Material shown -
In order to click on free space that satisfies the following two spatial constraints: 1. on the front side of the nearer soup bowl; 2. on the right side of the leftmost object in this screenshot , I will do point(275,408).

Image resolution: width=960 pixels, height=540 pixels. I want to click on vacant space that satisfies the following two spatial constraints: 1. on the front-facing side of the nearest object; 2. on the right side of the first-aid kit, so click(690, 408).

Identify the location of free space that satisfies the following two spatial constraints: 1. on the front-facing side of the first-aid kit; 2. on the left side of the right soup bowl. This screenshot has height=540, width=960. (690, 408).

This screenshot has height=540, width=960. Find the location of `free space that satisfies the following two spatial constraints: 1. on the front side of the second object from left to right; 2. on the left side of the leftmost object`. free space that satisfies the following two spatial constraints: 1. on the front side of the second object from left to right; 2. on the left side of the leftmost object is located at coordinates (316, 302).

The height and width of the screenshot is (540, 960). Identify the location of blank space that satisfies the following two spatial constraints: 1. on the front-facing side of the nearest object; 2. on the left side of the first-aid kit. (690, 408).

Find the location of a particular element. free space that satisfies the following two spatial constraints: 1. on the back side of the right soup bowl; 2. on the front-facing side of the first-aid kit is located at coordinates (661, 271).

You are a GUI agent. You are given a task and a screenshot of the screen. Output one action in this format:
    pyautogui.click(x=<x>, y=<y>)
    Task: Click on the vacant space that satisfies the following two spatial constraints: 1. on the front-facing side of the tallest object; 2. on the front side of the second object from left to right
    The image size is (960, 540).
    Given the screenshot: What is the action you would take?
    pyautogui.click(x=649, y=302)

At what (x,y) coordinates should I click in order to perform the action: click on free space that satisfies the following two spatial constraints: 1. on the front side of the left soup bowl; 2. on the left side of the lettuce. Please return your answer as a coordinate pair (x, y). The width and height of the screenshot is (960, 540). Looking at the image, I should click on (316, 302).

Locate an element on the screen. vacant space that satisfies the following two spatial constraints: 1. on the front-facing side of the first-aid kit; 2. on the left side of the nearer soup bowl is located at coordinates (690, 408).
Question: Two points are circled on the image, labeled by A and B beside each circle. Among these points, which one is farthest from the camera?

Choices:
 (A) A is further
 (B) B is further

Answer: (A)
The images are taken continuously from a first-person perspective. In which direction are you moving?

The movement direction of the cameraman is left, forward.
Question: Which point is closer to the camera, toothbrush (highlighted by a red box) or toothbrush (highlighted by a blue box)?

Task goal - Output the material from the line with "Image resolution: width=960" to the line with "Identify the location of free" as a JSON list of strings, one string per line, leaving out blank lines.

Answer box -
[
  "Image resolution: width=960 pixels, height=540 pixels. I want to click on vacant space that satisfies the following two spatial constraints: 1. on the front-facing side of the nearest object; 2. on the right side of the first-aid kit, so click(690, 408).",
  "Identify the location of free space that satisfies the following two spatial constraints: 1. on the front-facing side of the first-aid kit; 2. on the left side of the right soup bowl. This screenshot has height=540, width=960. (690, 408)."
]